Exercise brief -
Which lines of the data contain the string "left"? Copy every one.

Records for the task -
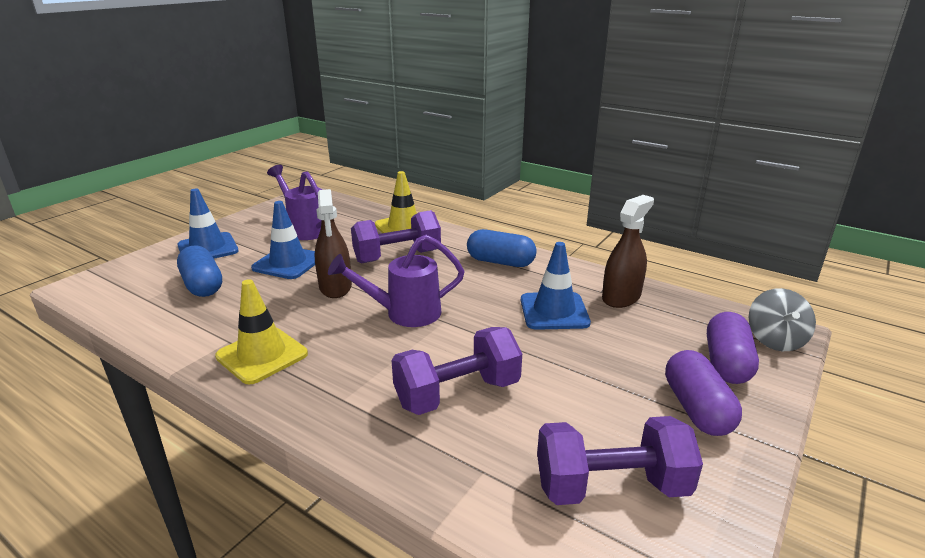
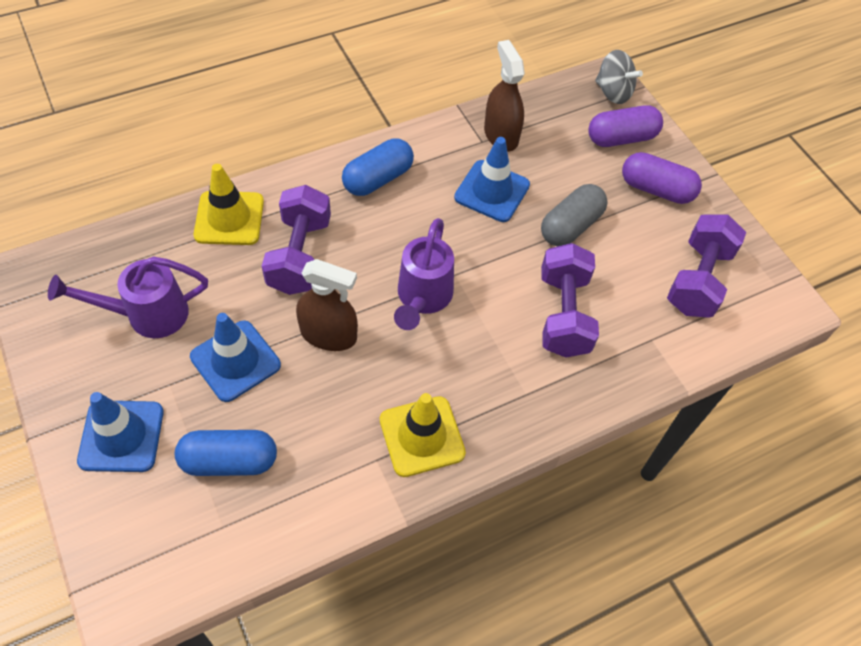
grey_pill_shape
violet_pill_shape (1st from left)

...

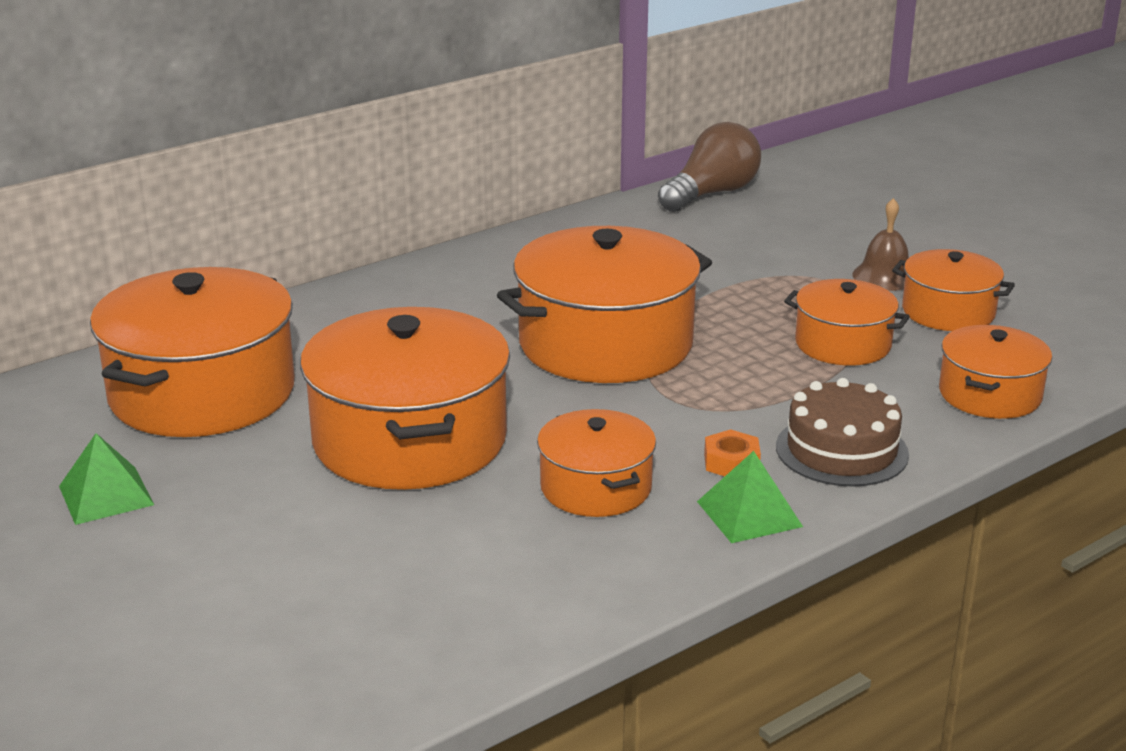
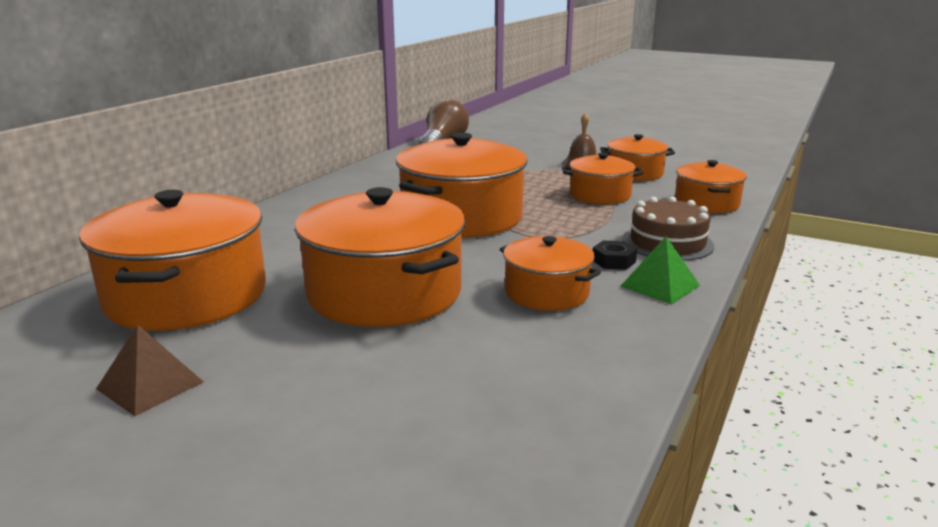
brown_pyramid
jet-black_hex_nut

* * *

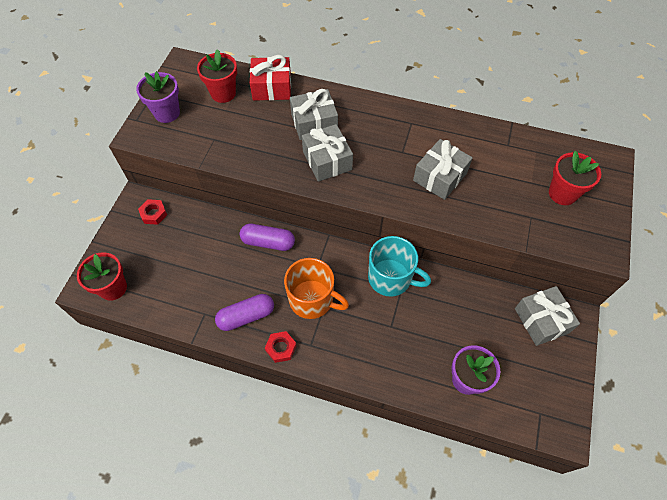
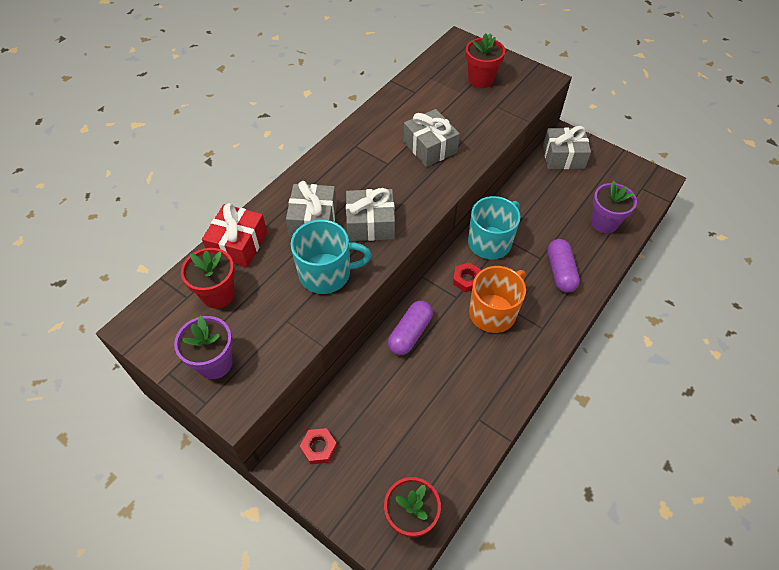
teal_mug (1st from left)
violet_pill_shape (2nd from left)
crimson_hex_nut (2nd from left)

Result of this exercise -
violet_pill_shape (1st from left)
teal_mug (1st from left)
violet_pill_shape (2nd from left)
crimson_hex_nut (2nd from left)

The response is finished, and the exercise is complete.